##### SOURCE MATERIAL

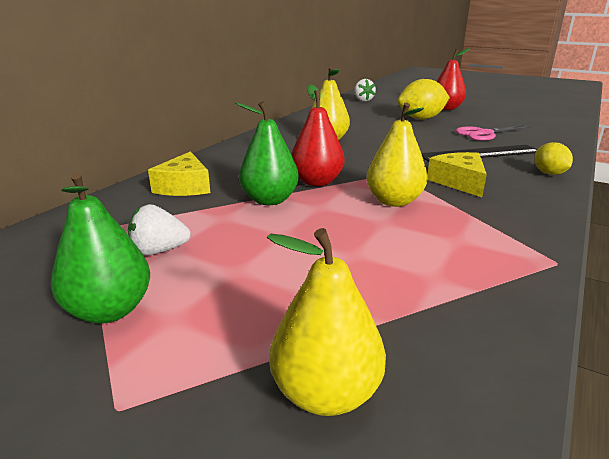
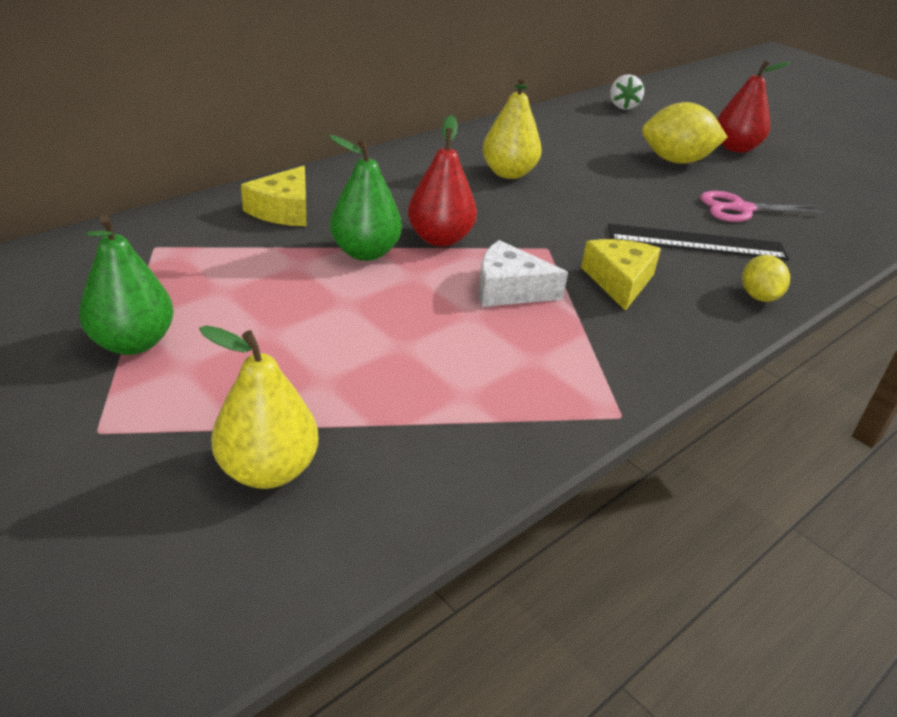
camera: 15 degrees right, 10 degrees up
(159, 251) = (210, 289): white strawberry -> none
(394, 201) = (509, 289): yellow pear -> white cheese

##########

## WHAT THE TASK REQUIRES
Among the lines above, find those with the word "white". Copy them.

## RESULT BELOW
(159, 251) = (210, 289): white strawberry -> none
(394, 201) = (509, 289): yellow pear -> white cheese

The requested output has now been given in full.